### [WORK ORDER]
Every line from the one with "none -> grey 1x1 cone [555,267,588,319]" to the one with "none -> grey 1x1 round", including those two, is to be copied exactly; all other lines of the entries below are left out.

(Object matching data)
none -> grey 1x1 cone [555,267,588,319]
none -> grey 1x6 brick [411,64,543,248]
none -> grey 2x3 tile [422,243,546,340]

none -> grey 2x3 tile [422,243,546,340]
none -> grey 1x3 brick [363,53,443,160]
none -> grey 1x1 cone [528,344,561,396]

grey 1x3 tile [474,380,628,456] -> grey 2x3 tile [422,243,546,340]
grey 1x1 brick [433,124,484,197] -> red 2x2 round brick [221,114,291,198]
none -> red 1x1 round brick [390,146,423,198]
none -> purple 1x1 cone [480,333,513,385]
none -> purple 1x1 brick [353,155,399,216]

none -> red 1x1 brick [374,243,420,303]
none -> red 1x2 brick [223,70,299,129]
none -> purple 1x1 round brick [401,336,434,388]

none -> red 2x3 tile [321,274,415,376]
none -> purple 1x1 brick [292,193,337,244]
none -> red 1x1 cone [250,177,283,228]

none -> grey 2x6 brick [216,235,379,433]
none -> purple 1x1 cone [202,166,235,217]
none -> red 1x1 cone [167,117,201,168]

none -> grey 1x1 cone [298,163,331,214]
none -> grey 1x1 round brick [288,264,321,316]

* * *

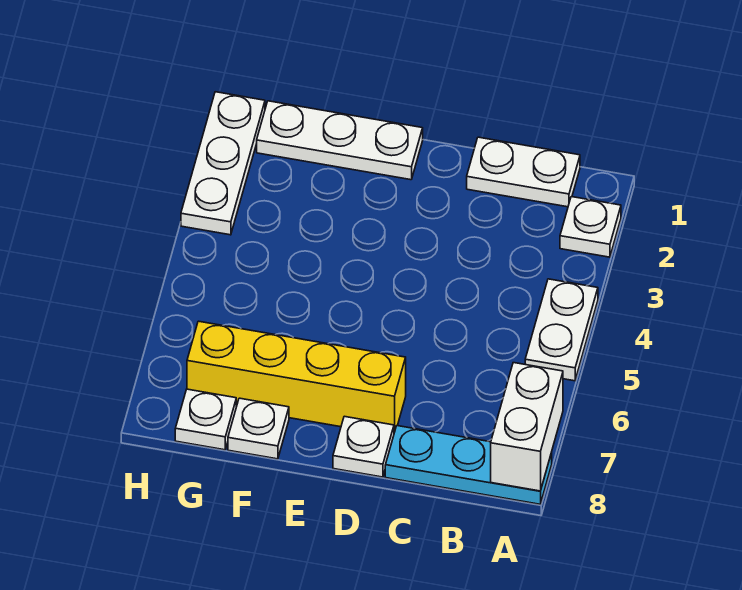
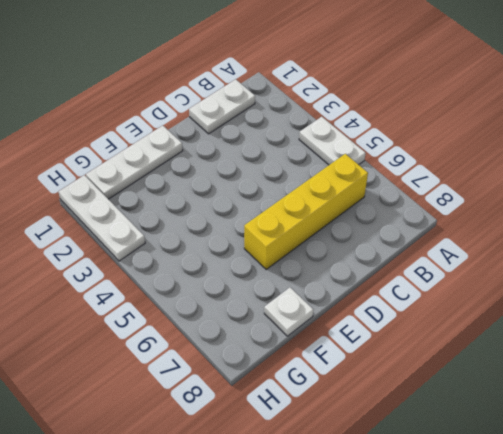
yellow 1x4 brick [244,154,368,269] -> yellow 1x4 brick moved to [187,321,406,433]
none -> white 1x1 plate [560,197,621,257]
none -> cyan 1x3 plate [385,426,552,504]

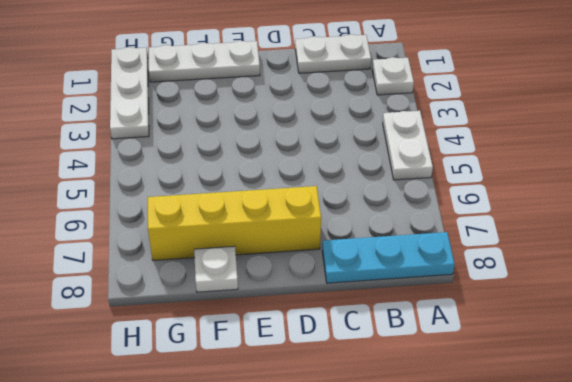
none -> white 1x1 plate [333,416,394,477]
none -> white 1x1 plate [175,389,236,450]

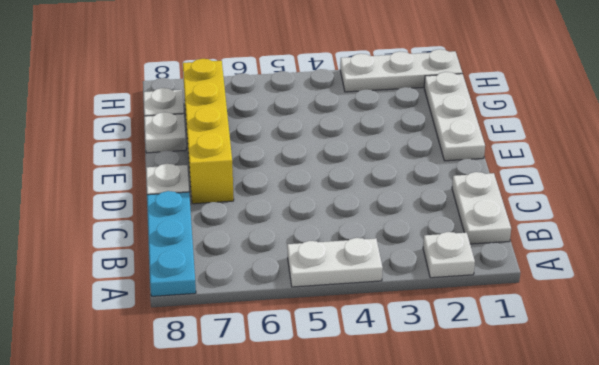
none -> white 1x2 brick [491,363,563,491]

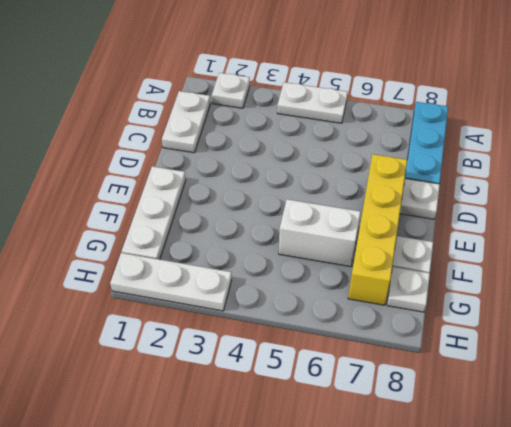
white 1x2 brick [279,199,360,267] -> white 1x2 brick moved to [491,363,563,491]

### [RESPONSE]
none -> grey 1x1 cone [555,267,588,319]
none -> grey 1x6 brick [411,64,543,248]
none -> grey 2x3 tile [422,243,546,340]

none -> grey 2x3 tile [422,243,546,340]
none -> grey 1x3 brick [363,53,443,160]
none -> grey 1x1 cone [528,344,561,396]

grey 1x3 tile [474,380,628,456] -> grey 2x3 tile [422,243,546,340]
grey 1x1 brick [433,124,484,197] -> red 2x2 round brick [221,114,291,198]
none -> red 1x1 round brick [390,146,423,198]
none -> purple 1x1 cone [480,333,513,385]
none -> purple 1x1 brick [353,155,399,216]

none -> red 1x1 brick [374,243,420,303]
none -> red 1x2 brick [223,70,299,129]
none -> purple 1x1 round brick [401,336,434,388]

none -> red 2x3 tile [321,274,415,376]
none -> purple 1x1 brick [292,193,337,244]
none -> red 1x1 cone [250,177,283,228]

none -> grey 2x6 brick [216,235,379,433]
none -> purple 1x1 cone [202,166,235,217]
none -> red 1x1 cone [167,117,201,168]

none -> grey 1x1 cone [298,163,331,214]
none -> grey 1x1 round brick [288,264,321,316]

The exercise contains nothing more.